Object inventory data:
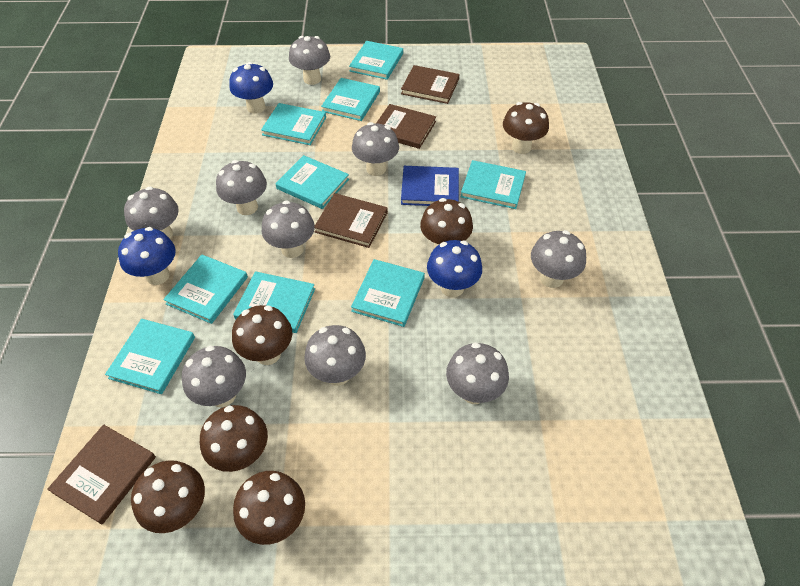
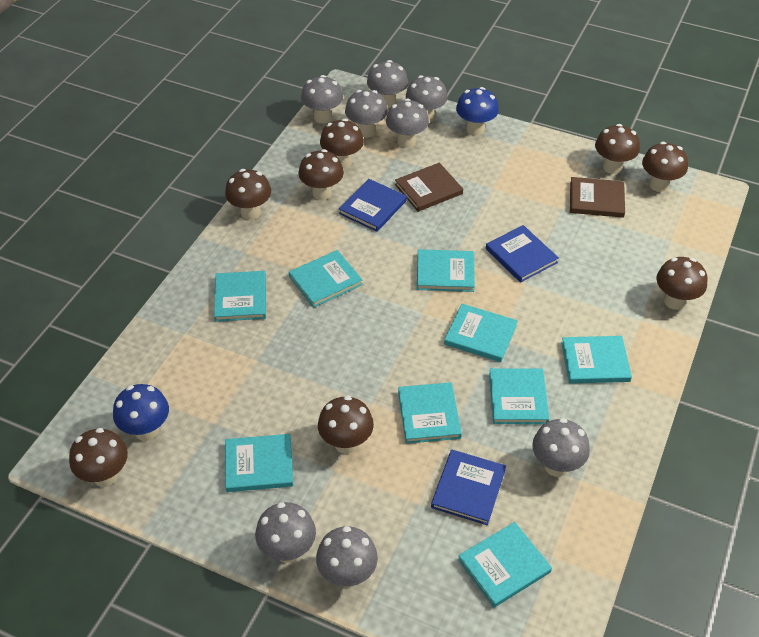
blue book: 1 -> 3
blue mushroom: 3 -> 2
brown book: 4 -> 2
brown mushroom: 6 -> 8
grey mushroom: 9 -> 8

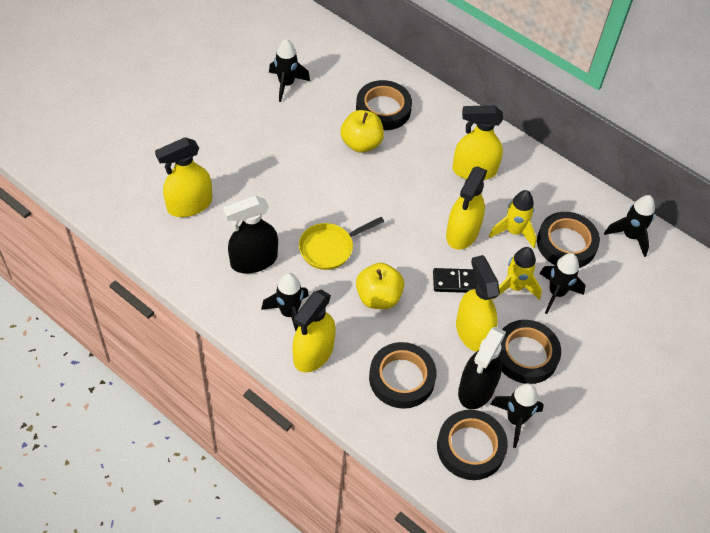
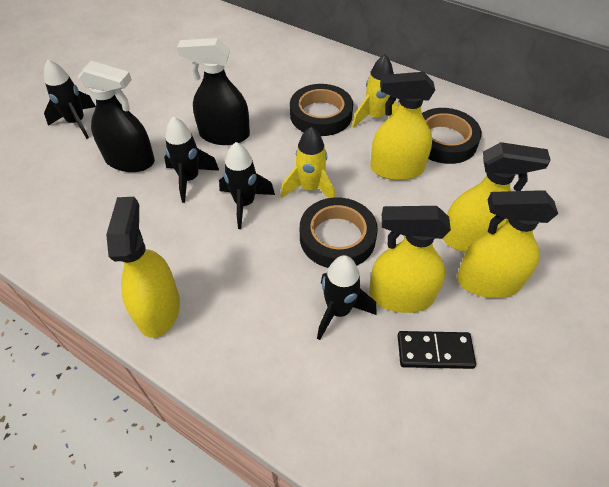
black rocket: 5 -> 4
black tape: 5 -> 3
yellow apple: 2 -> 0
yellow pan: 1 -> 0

• **Task to complete**
Pictures must be left out. Repeat exactly the lines from the one containing "blue mushroom: 3 -> 2" through the final line of the data.

• **Task solution**
blue mushroom: 3 -> 2
brown book: 4 -> 2
brown mushroom: 6 -> 8
grey mushroom: 9 -> 8

black rocket: 5 -> 4
black tape: 5 -> 3
yellow apple: 2 -> 0
yellow pan: 1 -> 0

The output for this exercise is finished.